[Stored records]
::::

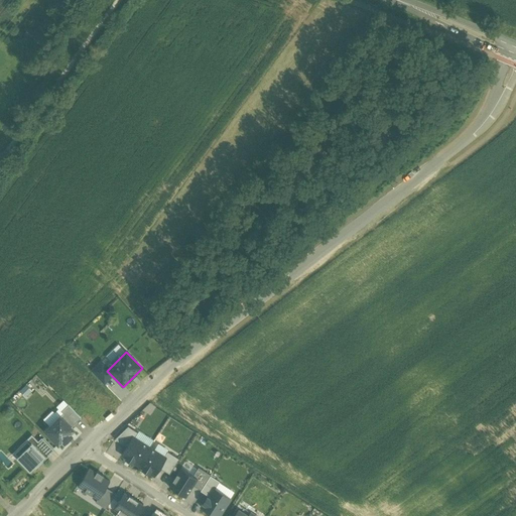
[(107,371),(109,369),(102,362),(92,371),(105,385),(113,377),(107,371)]
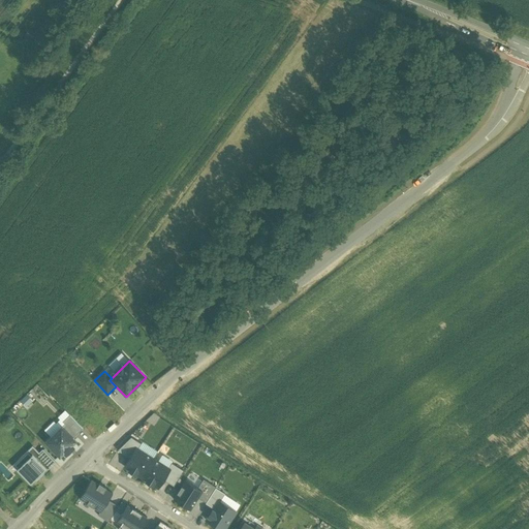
[(152,412),(146,422),(154,426),(159,417),(152,412)]
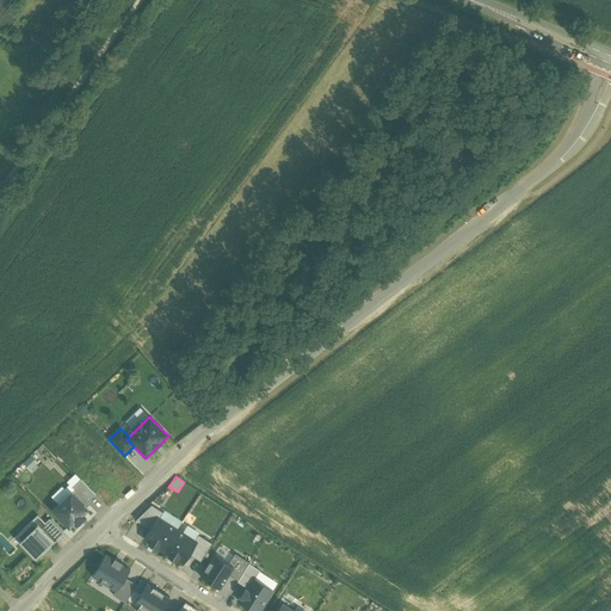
[(72,493),(53,512),(69,530),(88,511),(72,493)]
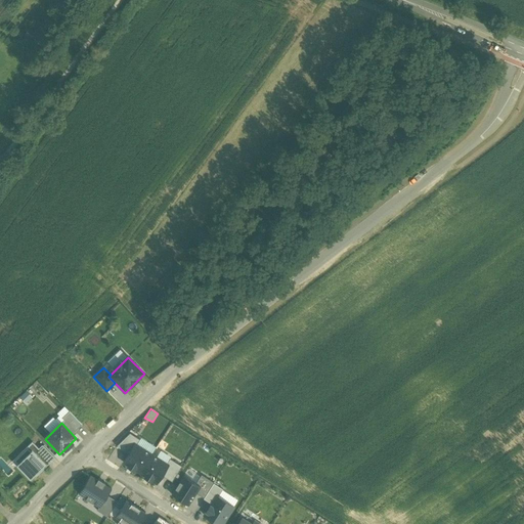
[(135,442),(136,443),(140,439),(130,433),(116,446),(128,452),(135,442)]
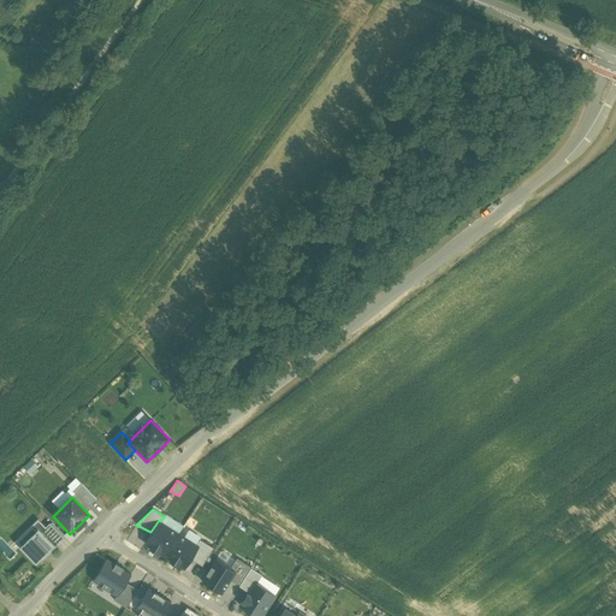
[(39,520),(12,546),(35,569),(66,538),(51,522),(46,526),(39,520)]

::::

__THE TASK__
Exactly what appears in the records above must be returned, apart from the pictures.

__COMPLETED TASK__
[(107,371),(109,369),(102,362),(92,371),(105,385),(113,377),(107,371)]
[(152,412),(146,422),(154,426),(159,417),(152,412)]
[(72,493),(53,512),(69,530),(88,511),(72,493)]
[(135,442),(136,443),(140,439),(130,433),(116,446),(128,452),(135,442)]
[(39,520),(12,546),(35,569),(66,538),(51,522),(46,526),(39,520)]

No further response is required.